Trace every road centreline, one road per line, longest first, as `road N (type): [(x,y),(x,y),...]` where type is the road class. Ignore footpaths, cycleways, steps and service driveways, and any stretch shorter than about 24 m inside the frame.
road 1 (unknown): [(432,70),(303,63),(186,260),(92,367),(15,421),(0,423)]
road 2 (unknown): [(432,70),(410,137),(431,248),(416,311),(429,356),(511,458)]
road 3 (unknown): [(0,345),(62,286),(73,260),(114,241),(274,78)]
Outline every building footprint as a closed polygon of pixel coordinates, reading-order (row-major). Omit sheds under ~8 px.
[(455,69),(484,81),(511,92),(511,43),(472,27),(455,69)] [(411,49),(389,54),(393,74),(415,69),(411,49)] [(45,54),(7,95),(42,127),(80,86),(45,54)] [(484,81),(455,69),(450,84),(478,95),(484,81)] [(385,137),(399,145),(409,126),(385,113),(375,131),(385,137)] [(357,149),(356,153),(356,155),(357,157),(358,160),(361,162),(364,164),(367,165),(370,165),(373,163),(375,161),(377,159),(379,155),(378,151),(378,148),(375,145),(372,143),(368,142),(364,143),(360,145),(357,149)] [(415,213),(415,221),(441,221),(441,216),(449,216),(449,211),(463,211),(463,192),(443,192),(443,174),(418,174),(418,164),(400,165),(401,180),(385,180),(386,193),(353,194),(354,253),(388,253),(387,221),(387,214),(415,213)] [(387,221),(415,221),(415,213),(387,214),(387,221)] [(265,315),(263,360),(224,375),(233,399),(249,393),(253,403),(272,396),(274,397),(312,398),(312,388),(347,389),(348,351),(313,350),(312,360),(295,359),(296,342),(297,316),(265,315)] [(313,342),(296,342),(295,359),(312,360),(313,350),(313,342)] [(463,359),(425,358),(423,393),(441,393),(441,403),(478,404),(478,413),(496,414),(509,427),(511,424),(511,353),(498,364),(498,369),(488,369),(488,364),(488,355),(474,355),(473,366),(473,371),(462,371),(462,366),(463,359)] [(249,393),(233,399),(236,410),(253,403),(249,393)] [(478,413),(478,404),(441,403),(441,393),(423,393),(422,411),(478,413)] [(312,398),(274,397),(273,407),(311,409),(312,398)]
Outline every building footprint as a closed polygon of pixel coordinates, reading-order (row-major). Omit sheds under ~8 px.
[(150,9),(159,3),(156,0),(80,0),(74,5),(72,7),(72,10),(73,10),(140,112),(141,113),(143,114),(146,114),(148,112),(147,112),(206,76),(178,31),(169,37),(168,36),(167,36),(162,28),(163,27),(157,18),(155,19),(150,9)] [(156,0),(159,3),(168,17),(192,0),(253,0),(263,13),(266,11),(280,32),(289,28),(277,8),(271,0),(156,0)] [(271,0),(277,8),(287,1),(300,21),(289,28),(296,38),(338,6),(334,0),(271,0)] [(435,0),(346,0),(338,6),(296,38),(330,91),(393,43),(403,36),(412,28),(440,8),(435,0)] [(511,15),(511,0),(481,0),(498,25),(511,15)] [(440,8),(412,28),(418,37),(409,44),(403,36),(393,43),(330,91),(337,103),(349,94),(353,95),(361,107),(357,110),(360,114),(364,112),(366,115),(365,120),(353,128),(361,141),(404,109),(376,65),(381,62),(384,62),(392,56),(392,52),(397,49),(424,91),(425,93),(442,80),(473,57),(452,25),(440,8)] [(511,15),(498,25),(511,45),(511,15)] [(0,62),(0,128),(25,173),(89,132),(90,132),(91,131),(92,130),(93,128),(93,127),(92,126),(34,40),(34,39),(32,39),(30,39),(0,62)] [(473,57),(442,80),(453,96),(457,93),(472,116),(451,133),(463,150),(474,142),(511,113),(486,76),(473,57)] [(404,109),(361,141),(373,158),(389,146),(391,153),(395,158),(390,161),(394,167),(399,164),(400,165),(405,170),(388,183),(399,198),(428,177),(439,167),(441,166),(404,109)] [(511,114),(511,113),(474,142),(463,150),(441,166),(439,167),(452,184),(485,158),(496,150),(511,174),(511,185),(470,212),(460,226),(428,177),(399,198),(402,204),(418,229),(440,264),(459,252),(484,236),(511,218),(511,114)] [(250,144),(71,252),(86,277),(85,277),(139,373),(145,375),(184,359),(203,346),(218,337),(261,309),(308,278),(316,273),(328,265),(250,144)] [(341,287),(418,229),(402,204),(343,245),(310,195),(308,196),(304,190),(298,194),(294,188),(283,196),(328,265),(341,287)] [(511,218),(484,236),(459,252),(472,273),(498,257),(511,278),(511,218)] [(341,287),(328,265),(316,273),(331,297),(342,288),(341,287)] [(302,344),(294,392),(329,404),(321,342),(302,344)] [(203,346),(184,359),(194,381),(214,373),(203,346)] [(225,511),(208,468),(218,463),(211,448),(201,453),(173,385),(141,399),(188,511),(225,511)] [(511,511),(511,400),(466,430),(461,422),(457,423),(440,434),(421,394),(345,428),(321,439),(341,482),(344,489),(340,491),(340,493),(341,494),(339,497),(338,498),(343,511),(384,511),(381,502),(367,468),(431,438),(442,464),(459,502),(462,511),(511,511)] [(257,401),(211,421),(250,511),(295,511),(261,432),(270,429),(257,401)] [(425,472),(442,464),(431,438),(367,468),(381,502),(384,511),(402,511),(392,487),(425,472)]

★ ★ ★ ★ ★

- **Request**
Collect every line in the entries above that contains the word "road", and copy each one in full.

- **The output**
Trace every road centreline, one road per line, longest first, as `road N (type): [(x,y),(x,y),...]` where type is the road class. Ignore footpaths, cycleways, steps and service driveways, and any stretch shorter than about 24 m inside the frame.
road 1 (unknown): [(432,70),(303,63),(186,260),(92,367),(15,421),(0,423)]
road 2 (unknown): [(432,70),(410,137),(431,248),(416,311),(429,356),(511,458)]
road 3 (unknown): [(0,345),(62,286),(73,260),(114,241),(274,78)]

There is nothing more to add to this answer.